▶ Problem requirements
Below are the records. Retype, exactly, the lines from the first through the line with "IC104 pin in+: GND -> +5V", and leave out the pictures.

Data records:
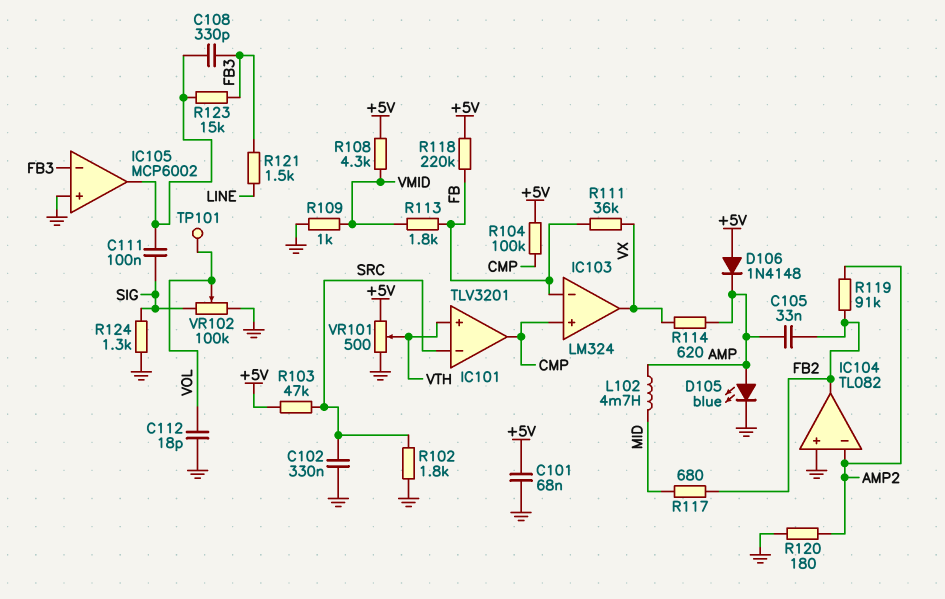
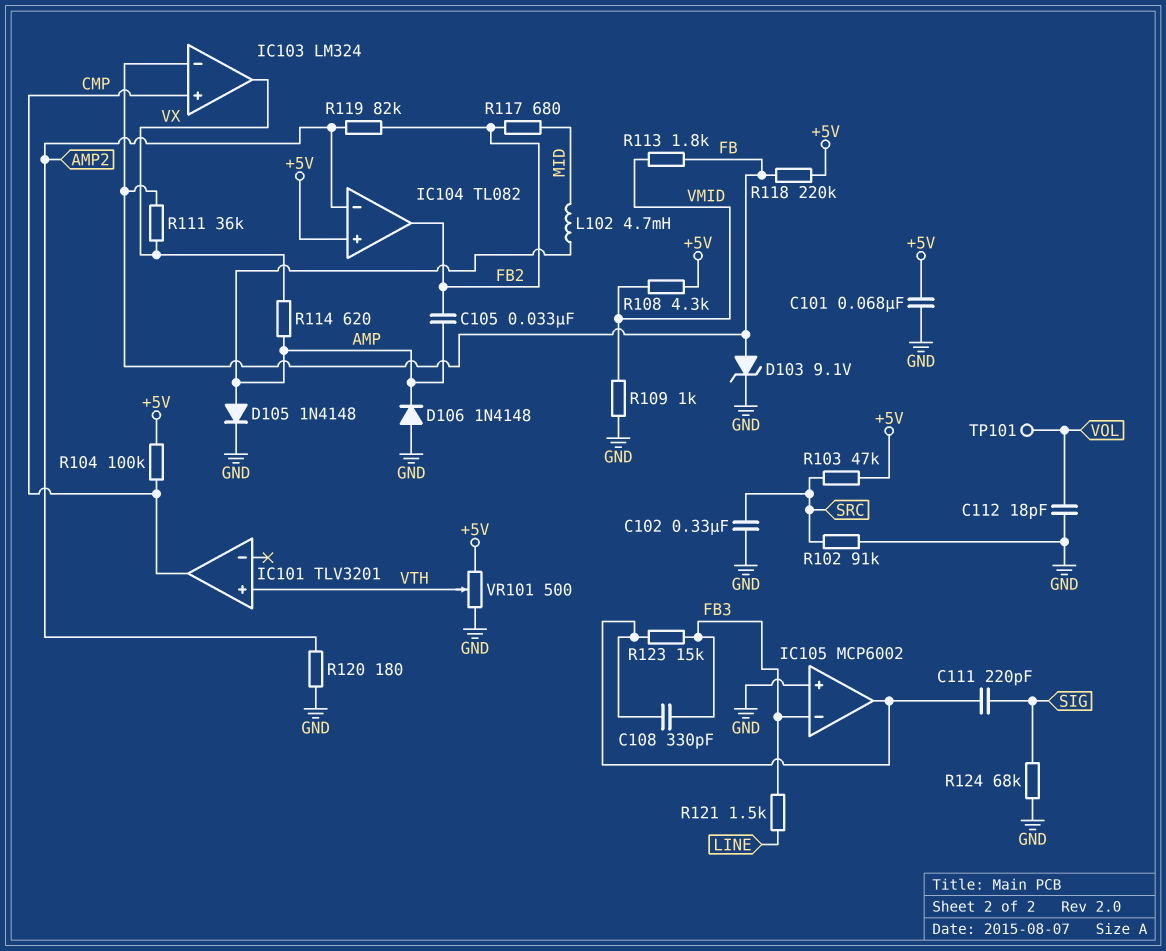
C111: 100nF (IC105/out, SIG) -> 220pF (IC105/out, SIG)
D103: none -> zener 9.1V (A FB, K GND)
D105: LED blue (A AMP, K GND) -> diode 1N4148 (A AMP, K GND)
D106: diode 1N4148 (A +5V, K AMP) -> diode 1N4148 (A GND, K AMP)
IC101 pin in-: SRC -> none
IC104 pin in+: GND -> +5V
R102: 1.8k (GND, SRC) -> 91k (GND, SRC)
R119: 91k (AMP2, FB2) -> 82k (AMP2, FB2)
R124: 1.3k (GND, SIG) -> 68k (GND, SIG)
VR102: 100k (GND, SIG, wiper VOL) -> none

▶ Answer area
C111: 100nF (IC105/out, SIG) -> 220pF (IC105/out, SIG)
D103: none -> zener 9.1V (A FB, K GND)
D105: LED blue (A AMP, K GND) -> diode 1N4148 (A AMP, K GND)
D106: diode 1N4148 (A +5V, K AMP) -> diode 1N4148 (A GND, K AMP)
IC101 pin in-: SRC -> none
IC104 pin in+: GND -> +5V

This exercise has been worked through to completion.